Dataset items
>>>>
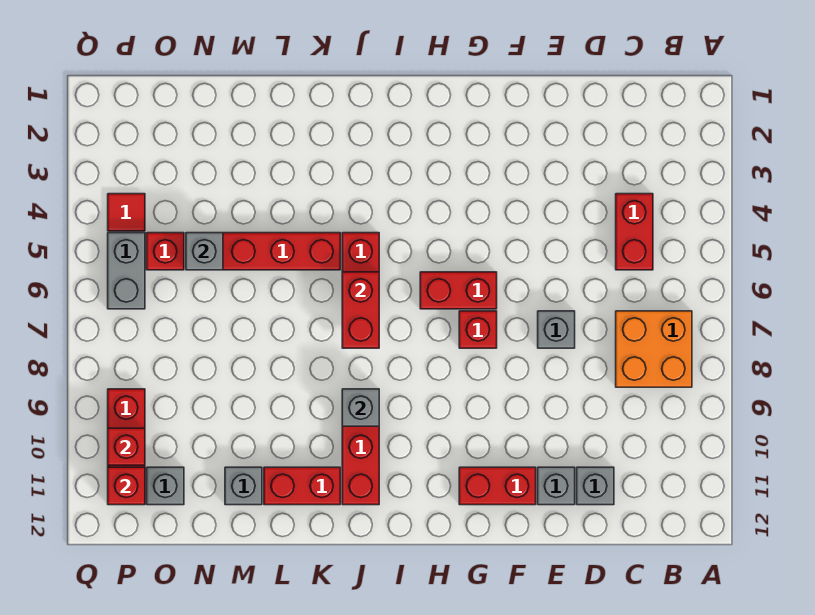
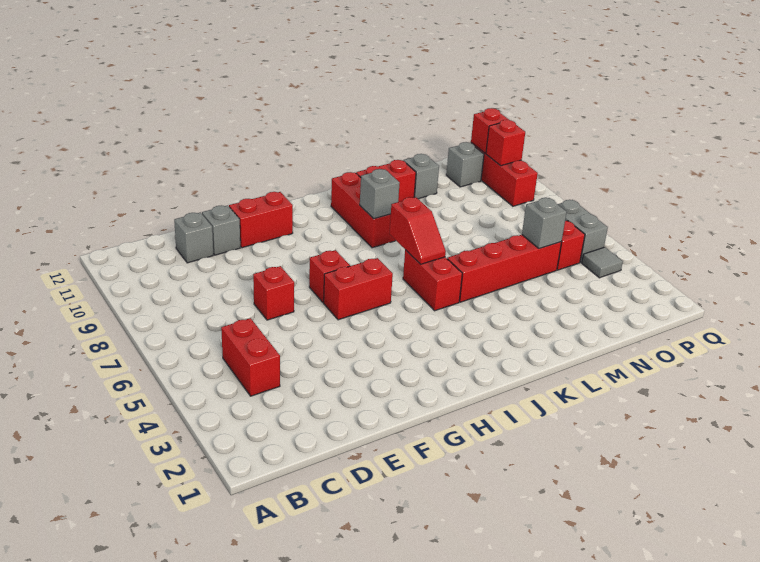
orange 2x2 brick [616,311,692,387] -> none
grey 1x1 brick [538,311,575,348] -> red 1x1 brick [253,266,294,320]
red 1x2 brick [342,272,379,348] -> red 1x2 slope [390,197,446,264]
red 1x1 tile [108,194,145,231] -> grey 1x1 tile [582,247,623,278]

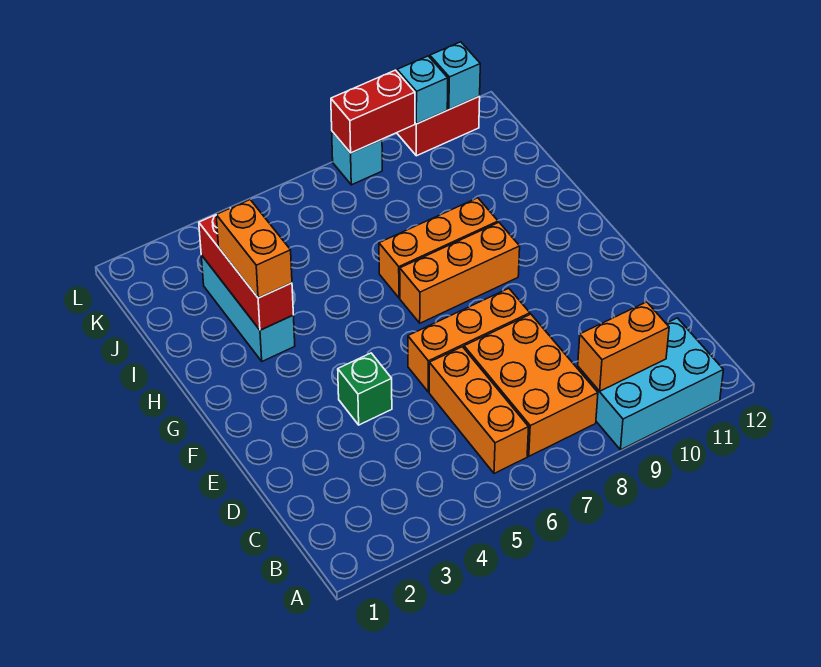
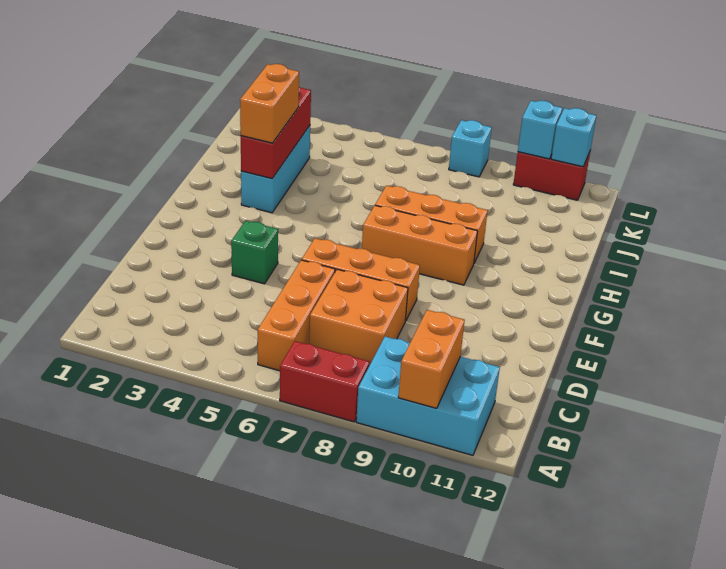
orange 2x3 brick [464,314,598,456] -> orange 2x2 brick [309,269,408,365]
orange 1x2 brick [578,302,669,391] -> orange 1x2 brick turned to [398,310,465,408]
red 1x2 brick [331,70,415,153] -> red 1x2 brick moved to [280,341,370,422]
<<<<
Task -> Copy every line above that holds the word "brick".

Exercise result ->
orange 2x2 brick [616,311,692,387] -> none
grey 1x1 brick [538,311,575,348] -> red 1x1 brick [253,266,294,320]
red 1x2 brick [342,272,379,348] -> red 1x2 slope [390,197,446,264]
orange 2x3 brick [464,314,598,456] -> orange 2x2 brick [309,269,408,365]
orange 1x2 brick [578,302,669,391] -> orange 1x2 brick turned to [398,310,465,408]
red 1x2 brick [331,70,415,153] -> red 1x2 brick moved to [280,341,370,422]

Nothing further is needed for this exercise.